> [Task objective] Write out exactly the lines below from the one containing "green cupcake: 4 -> 5" to the last, both ends kept, and nothing more; skip all pictures.

> [The data]

╭──

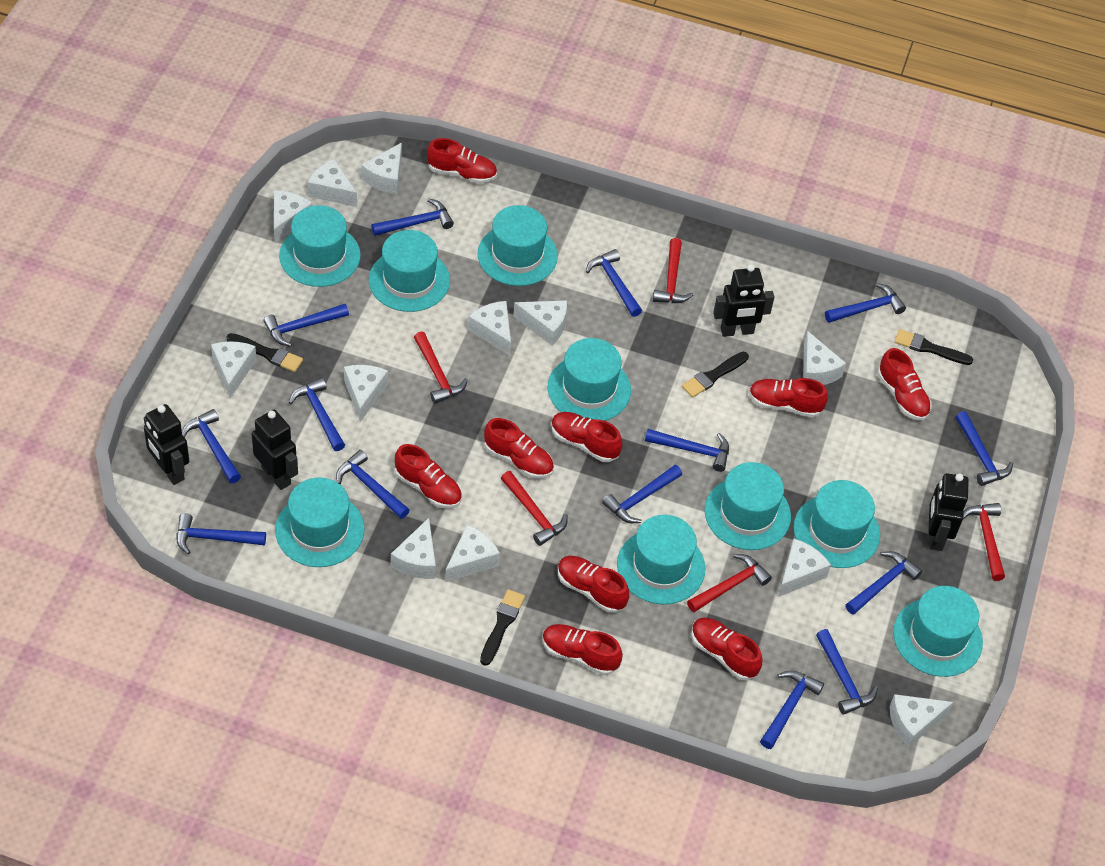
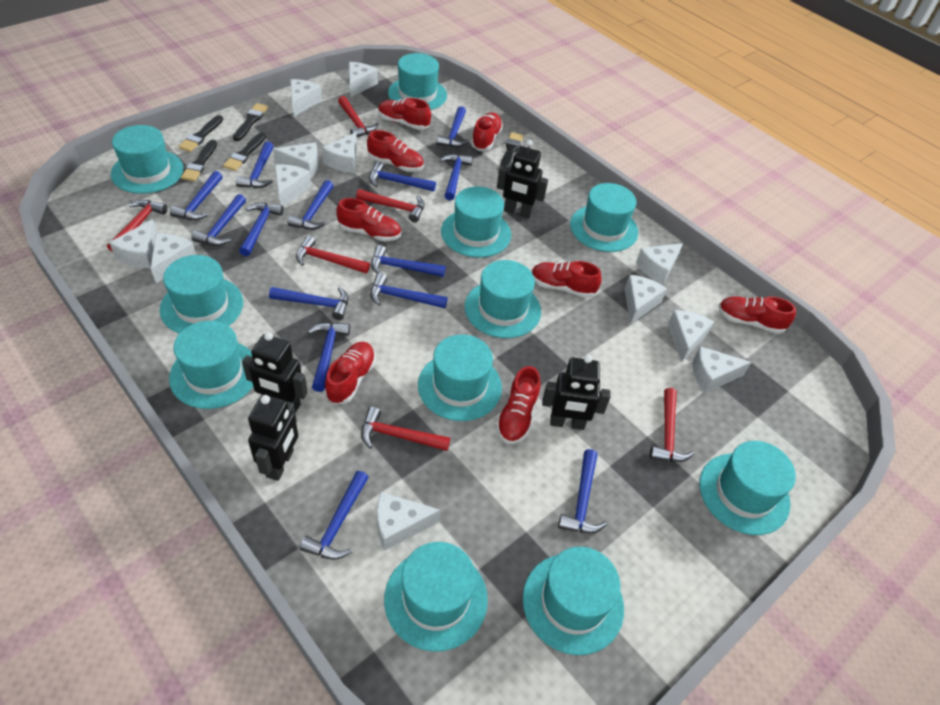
black brush: 4 -> 5
red hammer: 5 -> 6
red shoe: 9 -> 8
turquoise hat: 9 -> 11

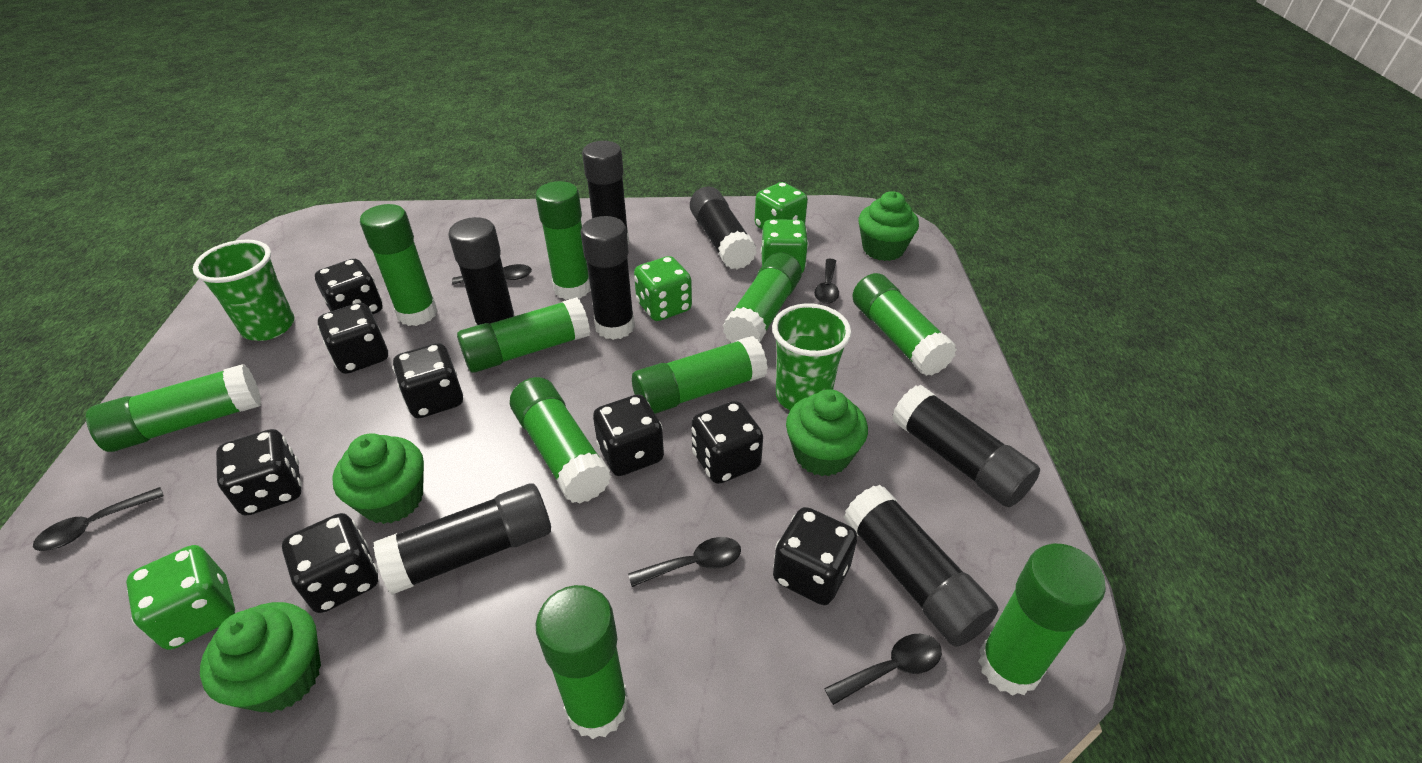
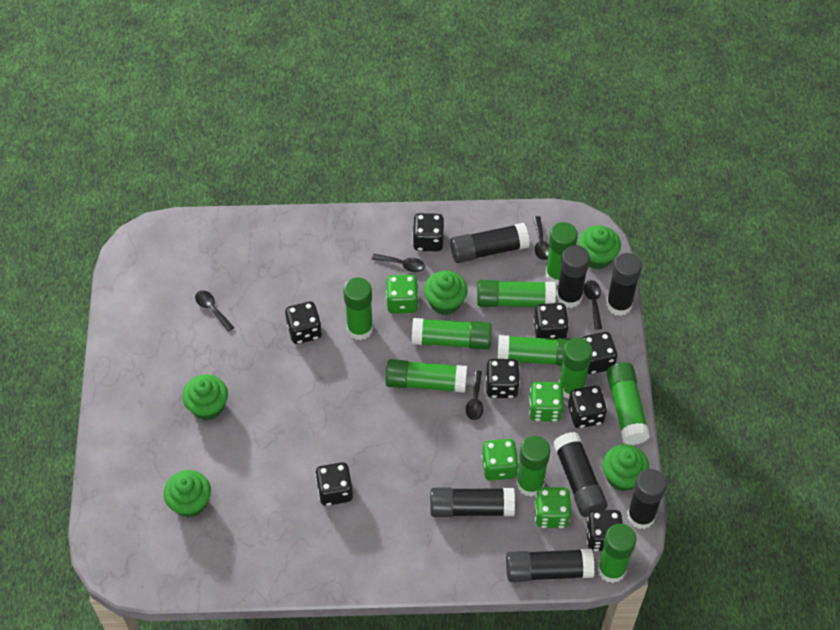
green cup: 2 -> 0
green cupcake: 4 -> 5

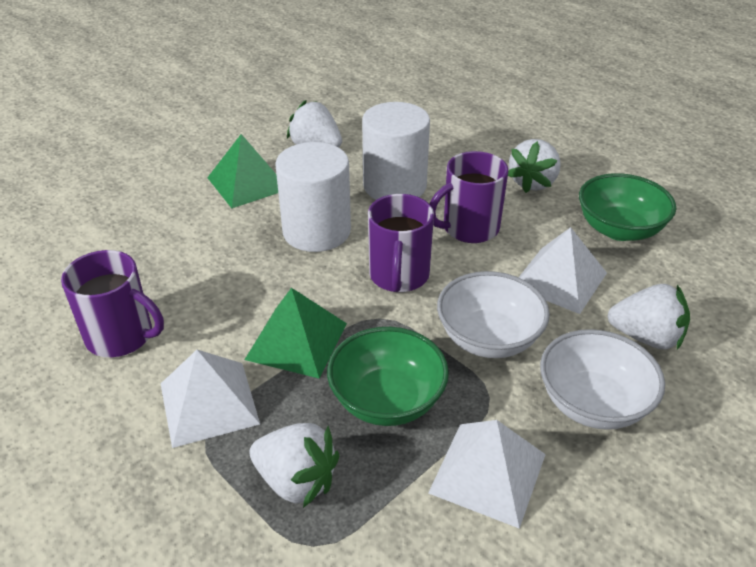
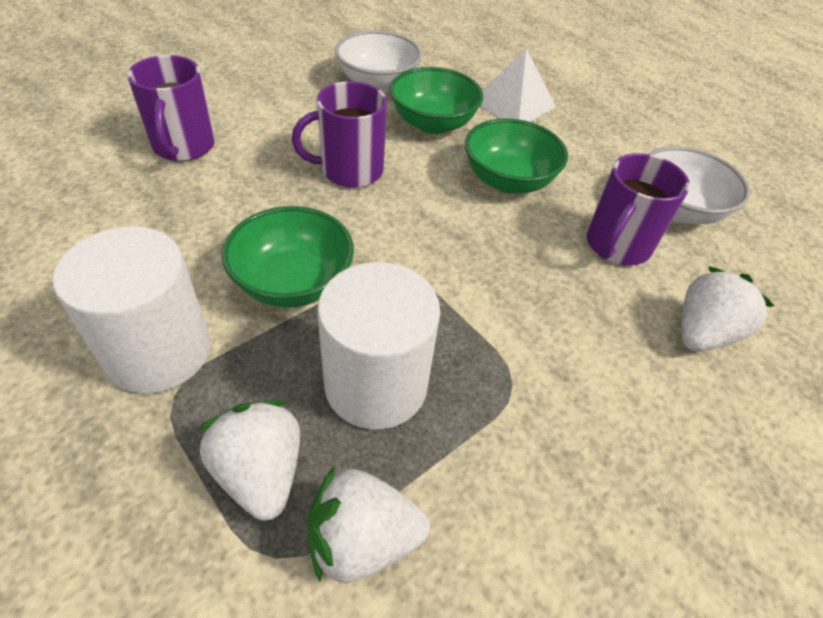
green bowl: 2 -> 3
green pyramid: 2 -> 0
white pyramid: 3 -> 1
white strawberry: 4 -> 3

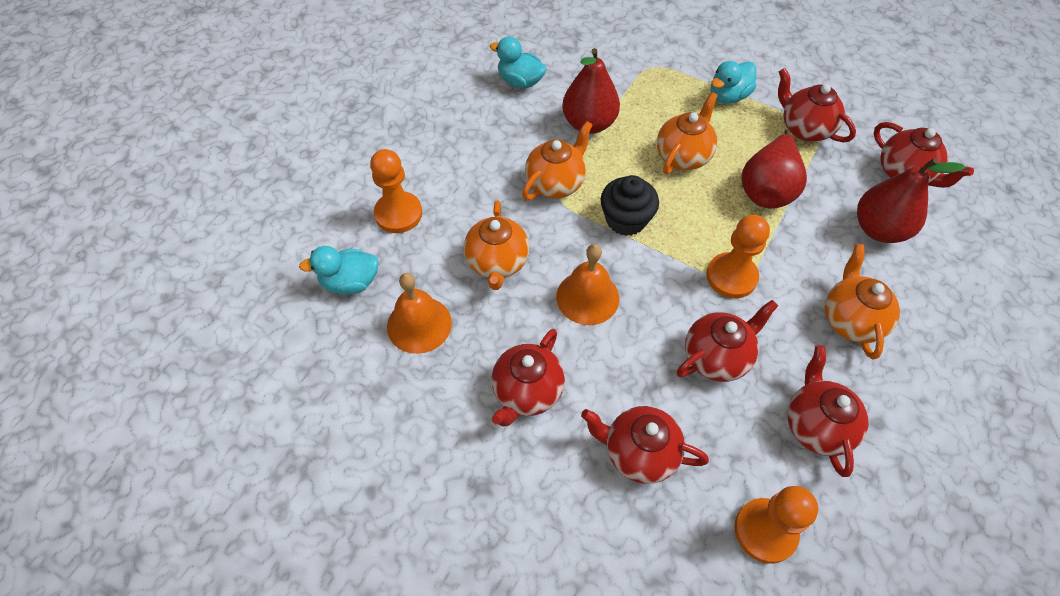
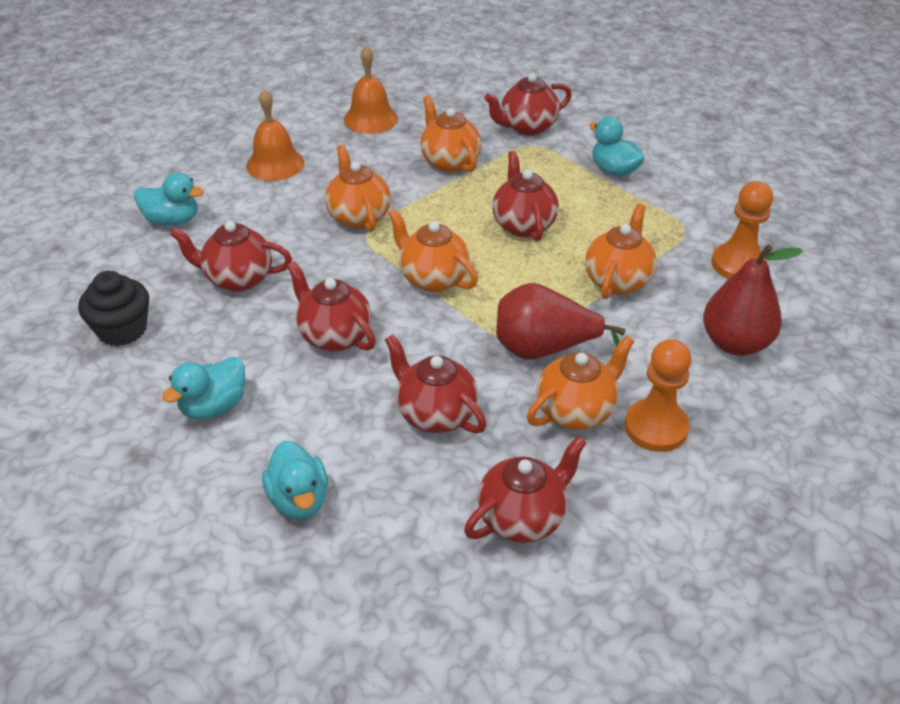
orange pawn: 3 -> 2
orange teapot: 4 -> 5
red pear: 3 -> 2
turquoise duck: 3 -> 4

╰──

> [Task solution]
green cupcake: 4 -> 5

green bowl: 2 -> 3
green pyramid: 2 -> 0
white pyramid: 3 -> 1
white strawberry: 4 -> 3

orange pawn: 3 -> 2
orange teapot: 4 -> 5
red pear: 3 -> 2
turquoise duck: 3 -> 4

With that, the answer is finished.